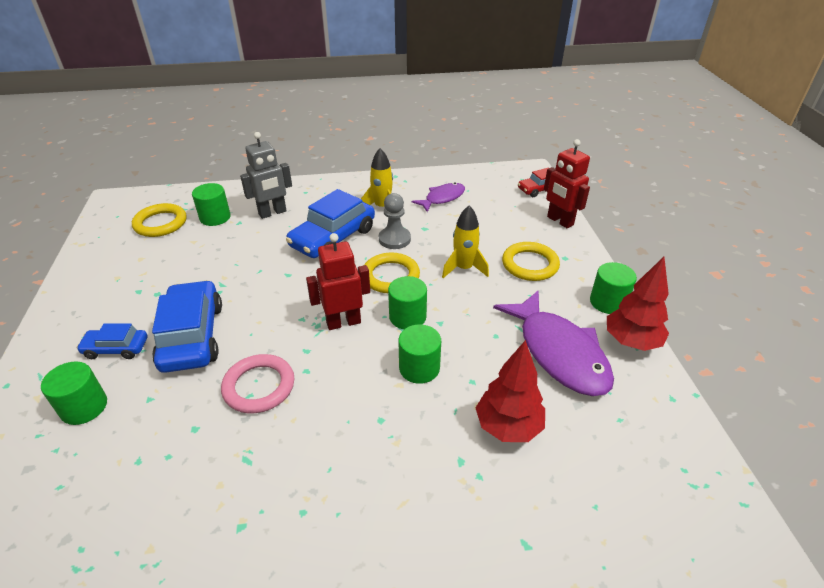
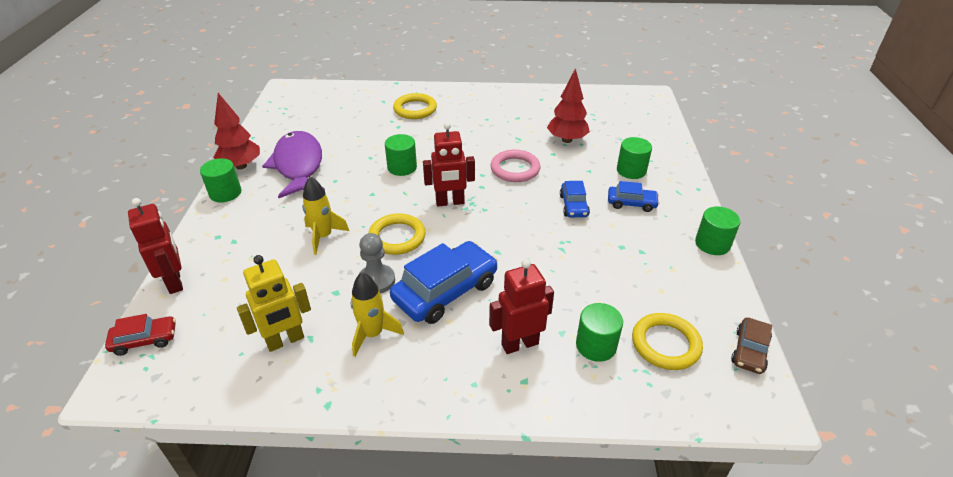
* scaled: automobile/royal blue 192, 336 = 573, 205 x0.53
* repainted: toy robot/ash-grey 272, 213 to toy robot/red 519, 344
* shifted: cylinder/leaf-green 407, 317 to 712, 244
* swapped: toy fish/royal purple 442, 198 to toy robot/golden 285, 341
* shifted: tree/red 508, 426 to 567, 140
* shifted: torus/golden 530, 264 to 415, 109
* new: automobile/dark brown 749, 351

--------------------------------

* [GOAL OF THE EXERCISE] Once the line containing "to 712, 244" is found in the listing above, set down that line and every line after it, exactly.

* [ANSWER SPACE]
* shifted: cylinder/leaf-green 407, 317 to 712, 244
* swapped: toy fish/royal purple 442, 198 to toy robot/golden 285, 341
* shifted: tree/red 508, 426 to 567, 140
* shifted: torus/golden 530, 264 to 415, 109
* new: automobile/dark brown 749, 351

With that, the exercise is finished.